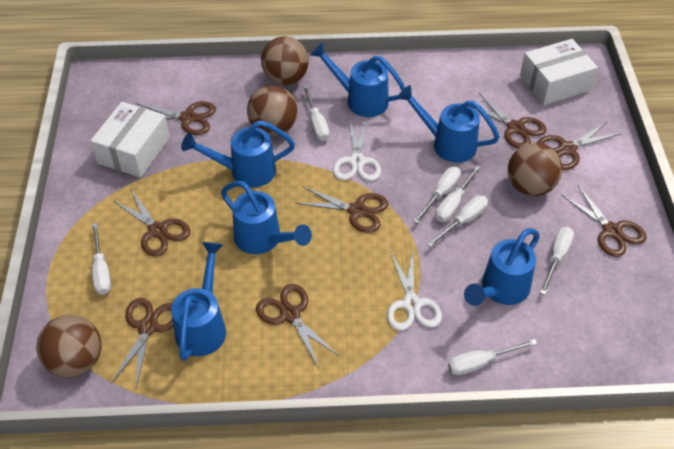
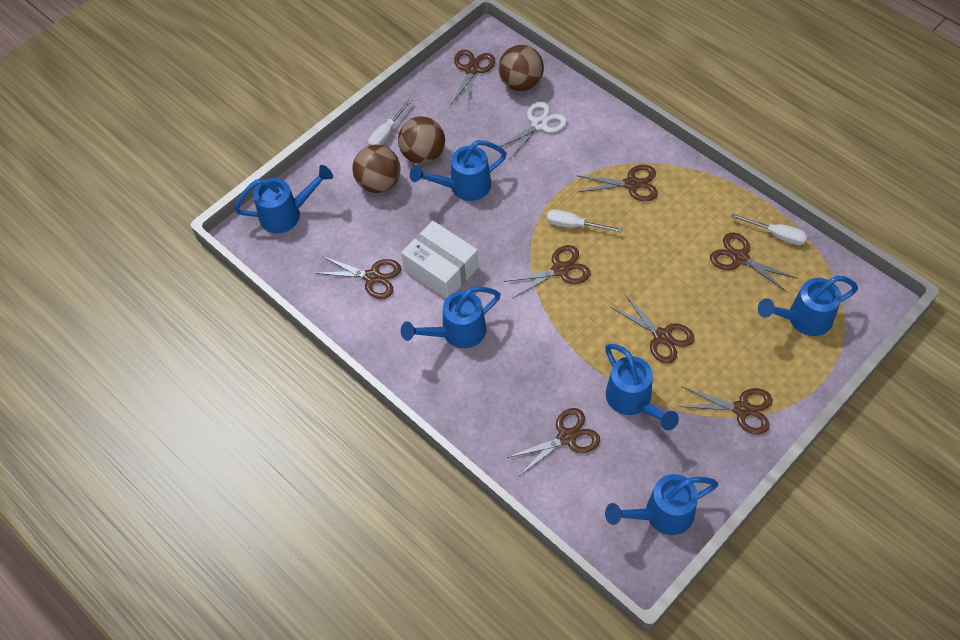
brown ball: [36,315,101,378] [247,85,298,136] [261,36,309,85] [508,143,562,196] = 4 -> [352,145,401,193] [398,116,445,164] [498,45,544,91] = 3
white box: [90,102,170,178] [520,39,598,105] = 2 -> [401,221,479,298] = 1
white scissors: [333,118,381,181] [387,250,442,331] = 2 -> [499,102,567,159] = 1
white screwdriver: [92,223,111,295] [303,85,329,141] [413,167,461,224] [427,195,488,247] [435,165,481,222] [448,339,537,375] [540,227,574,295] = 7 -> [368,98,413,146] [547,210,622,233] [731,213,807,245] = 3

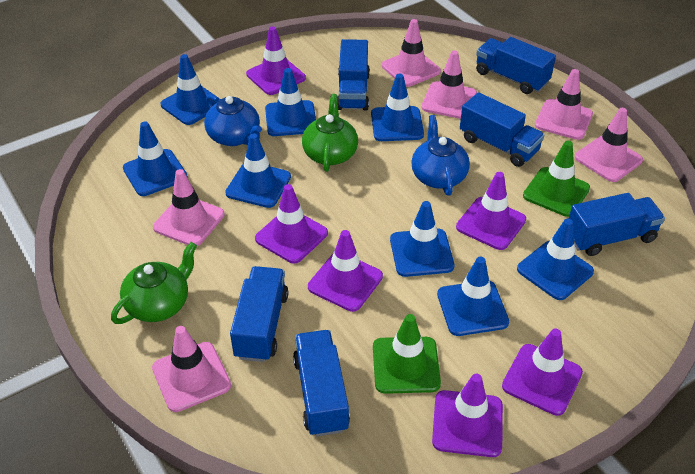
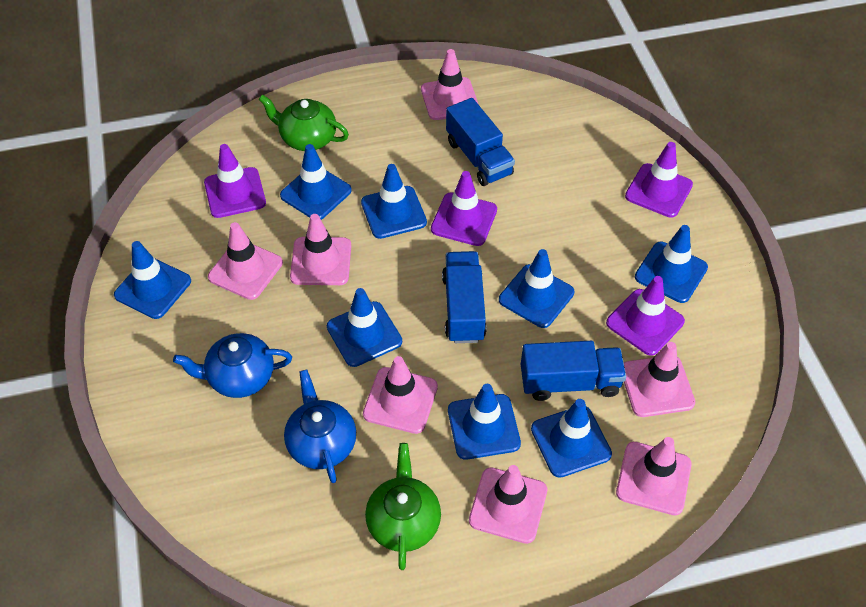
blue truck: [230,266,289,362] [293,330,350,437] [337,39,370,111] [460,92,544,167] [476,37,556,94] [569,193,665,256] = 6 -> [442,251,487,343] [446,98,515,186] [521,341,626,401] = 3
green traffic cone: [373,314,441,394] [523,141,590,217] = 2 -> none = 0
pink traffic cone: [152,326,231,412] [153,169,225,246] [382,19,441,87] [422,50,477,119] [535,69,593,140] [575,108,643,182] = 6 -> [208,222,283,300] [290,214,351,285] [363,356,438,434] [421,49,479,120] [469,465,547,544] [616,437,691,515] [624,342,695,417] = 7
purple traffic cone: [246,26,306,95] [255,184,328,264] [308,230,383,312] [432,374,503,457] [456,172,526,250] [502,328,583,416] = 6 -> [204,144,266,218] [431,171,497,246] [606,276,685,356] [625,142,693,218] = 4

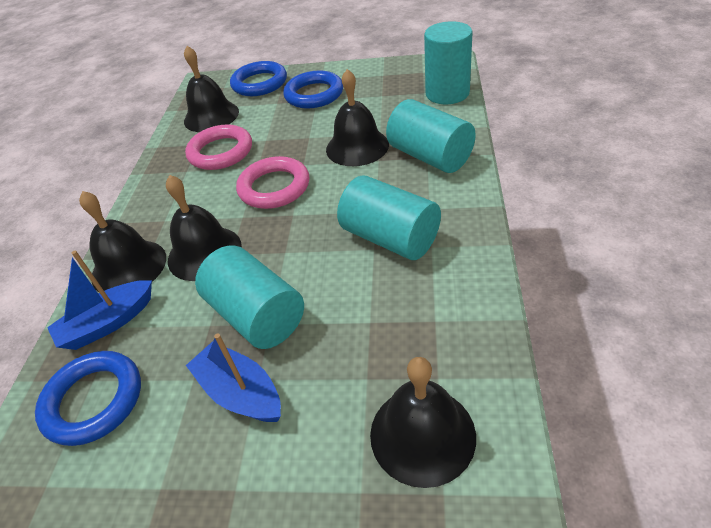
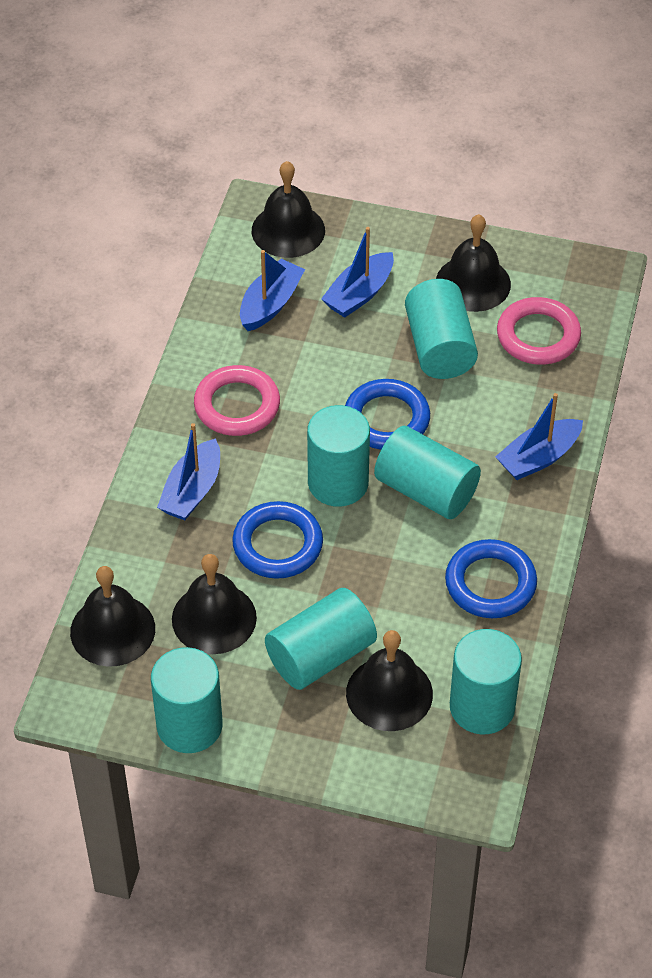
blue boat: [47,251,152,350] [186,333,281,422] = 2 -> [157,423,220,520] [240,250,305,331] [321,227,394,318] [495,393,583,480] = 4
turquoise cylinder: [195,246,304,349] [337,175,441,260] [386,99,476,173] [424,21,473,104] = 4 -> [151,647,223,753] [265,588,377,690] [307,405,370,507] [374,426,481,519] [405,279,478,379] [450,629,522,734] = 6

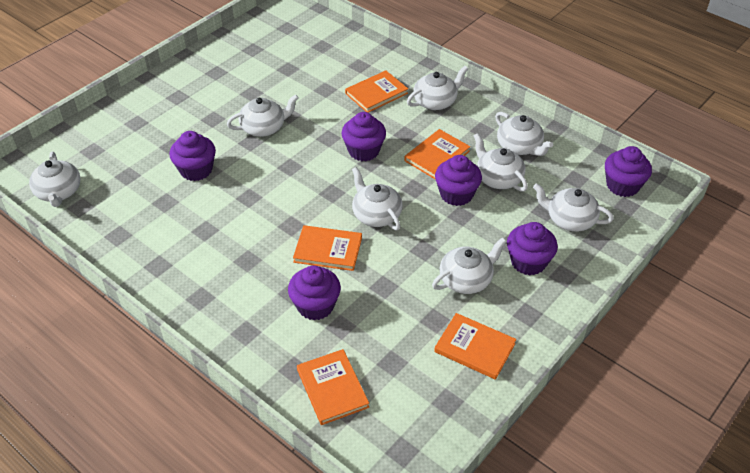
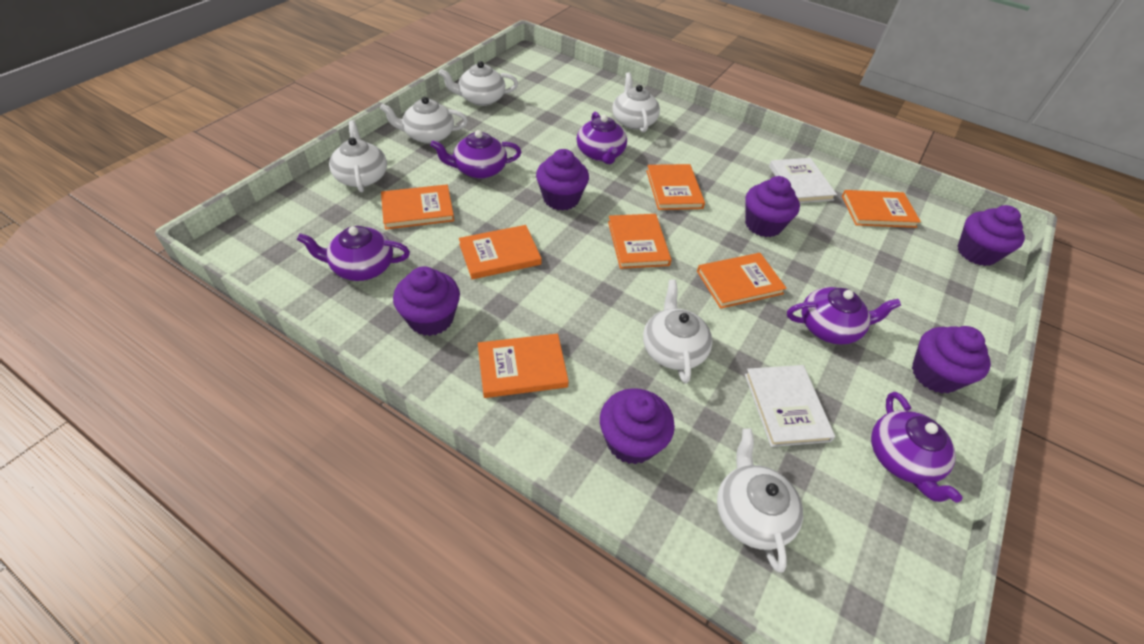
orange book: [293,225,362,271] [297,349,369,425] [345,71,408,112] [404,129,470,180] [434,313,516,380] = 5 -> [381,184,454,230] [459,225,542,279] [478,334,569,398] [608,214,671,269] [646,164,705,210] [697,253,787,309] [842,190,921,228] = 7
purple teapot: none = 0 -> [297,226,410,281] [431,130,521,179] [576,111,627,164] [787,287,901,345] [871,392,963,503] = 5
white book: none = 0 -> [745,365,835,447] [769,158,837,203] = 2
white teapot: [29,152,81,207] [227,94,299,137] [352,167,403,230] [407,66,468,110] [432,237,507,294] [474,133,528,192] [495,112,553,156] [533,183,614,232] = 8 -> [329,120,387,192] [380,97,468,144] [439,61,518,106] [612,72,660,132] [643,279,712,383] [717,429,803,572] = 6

───

Brief
Retype all of the listing above exactly, but keep its pictures out.

Result of the task
brown ball: [36,315,101,378] [247,85,298,136] [261,36,309,85] [508,143,562,196] = 4 -> [352,145,401,193] [398,116,445,164] [498,45,544,91] = 3
white box: [90,102,170,178] [520,39,598,105] = 2 -> [401,221,479,298] = 1
white scissors: [333,118,381,181] [387,250,442,331] = 2 -> [499,102,567,159] = 1
white screwdriver: [92,223,111,295] [303,85,329,141] [413,167,461,224] [427,195,488,247] [435,165,481,222] [448,339,537,375] [540,227,574,295] = 7 -> [368,98,413,146] [547,210,622,233] [731,213,807,245] = 3

blue truck: [230,266,289,362] [293,330,350,437] [337,39,370,111] [460,92,544,167] [476,37,556,94] [569,193,665,256] = 6 -> [442,251,487,343] [446,98,515,186] [521,341,626,401] = 3
green traffic cone: [373,314,441,394] [523,141,590,217] = 2 -> none = 0
pink traffic cone: [152,326,231,412] [153,169,225,246] [382,19,441,87] [422,50,477,119] [535,69,593,140] [575,108,643,182] = 6 -> [208,222,283,300] [290,214,351,285] [363,356,438,434] [421,49,479,120] [469,465,547,544] [616,437,691,515] [624,342,695,417] = 7
purple traffic cone: [246,26,306,95] [255,184,328,264] [308,230,383,312] [432,374,503,457] [456,172,526,250] [502,328,583,416] = 6 -> [204,144,266,218] [431,171,497,246] [606,276,685,356] [625,142,693,218] = 4

blue boat: [47,251,152,350] [186,333,281,422] = 2 -> [157,423,220,520] [240,250,305,331] [321,227,394,318] [495,393,583,480] = 4
turquoise cylinder: [195,246,304,349] [337,175,441,260] [386,99,476,173] [424,21,473,104] = 4 -> [151,647,223,753] [265,588,377,690] [307,405,370,507] [374,426,481,519] [405,279,478,379] [450,629,522,734] = 6

orange book: [293,225,362,271] [297,349,369,425] [345,71,408,112] [404,129,470,180] [434,313,516,380] = 5 -> [381,184,454,230] [459,225,542,279] [478,334,569,398] [608,214,671,269] [646,164,705,210] [697,253,787,309] [842,190,921,228] = 7
purple teapot: none = 0 -> [297,226,410,281] [431,130,521,179] [576,111,627,164] [787,287,901,345] [871,392,963,503] = 5
white book: none = 0 -> [745,365,835,447] [769,158,837,203] = 2
white teapot: [29,152,81,207] [227,94,299,137] [352,167,403,230] [407,66,468,110] [432,237,507,294] [474,133,528,192] [495,112,553,156] [533,183,614,232] = 8 -> [329,120,387,192] [380,97,468,144] [439,61,518,106] [612,72,660,132] [643,279,712,383] [717,429,803,572] = 6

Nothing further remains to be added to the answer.